• **Recorded information**

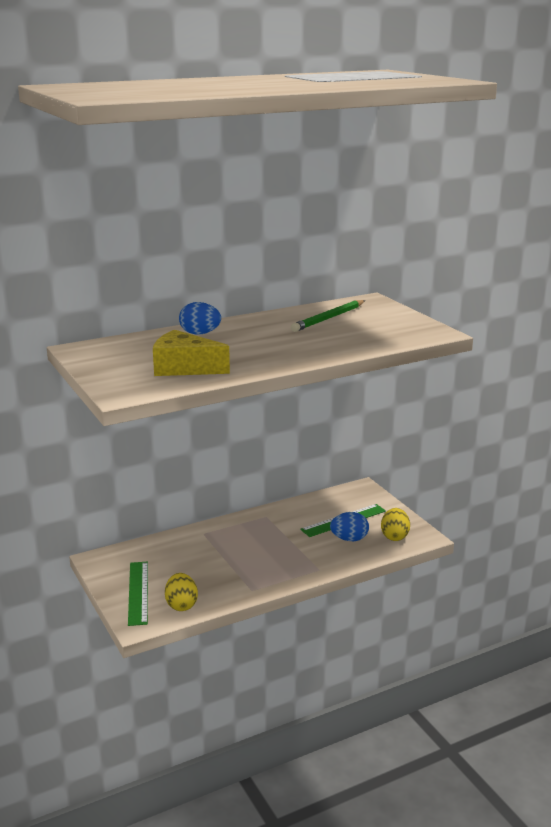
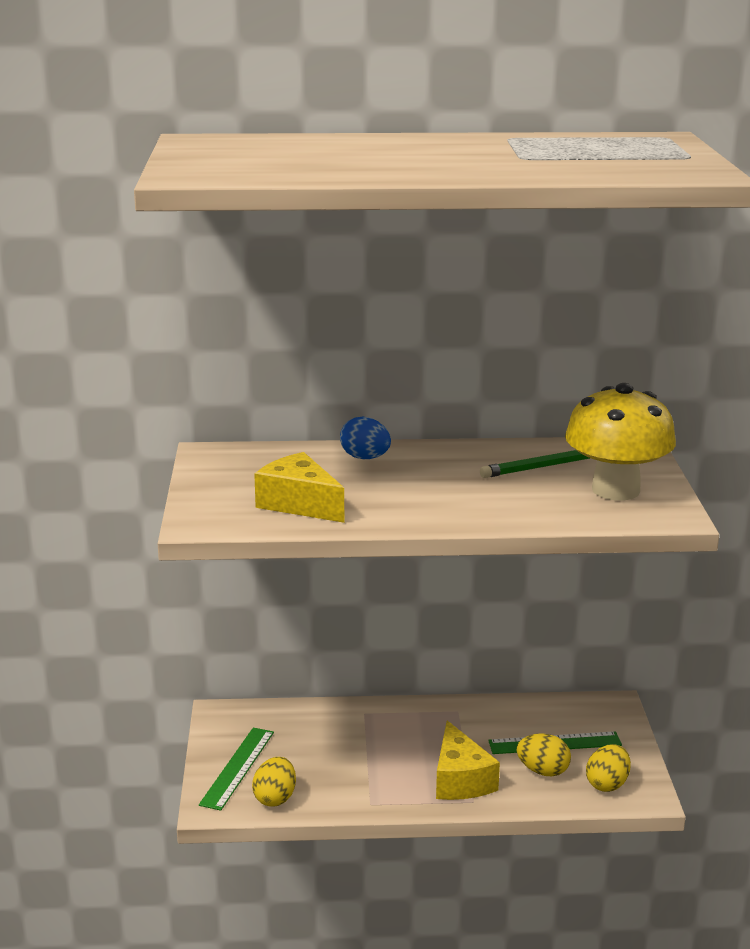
camera: 25 degrees right, 0 degrees up
(300, 558) = (460, 779): none -> yellow cheese
(349, 539) = (543, 771): blue egg -> yellow egg
(386, 325) = (615, 490): none -> yellow mushroom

• **Directions**
The required result is an exact repetition of the lines from the one containing "(349, 539) = (543, 771): blue" through the last line of the data.

• **Exercise response**
(349, 539) = (543, 771): blue egg -> yellow egg
(386, 325) = (615, 490): none -> yellow mushroom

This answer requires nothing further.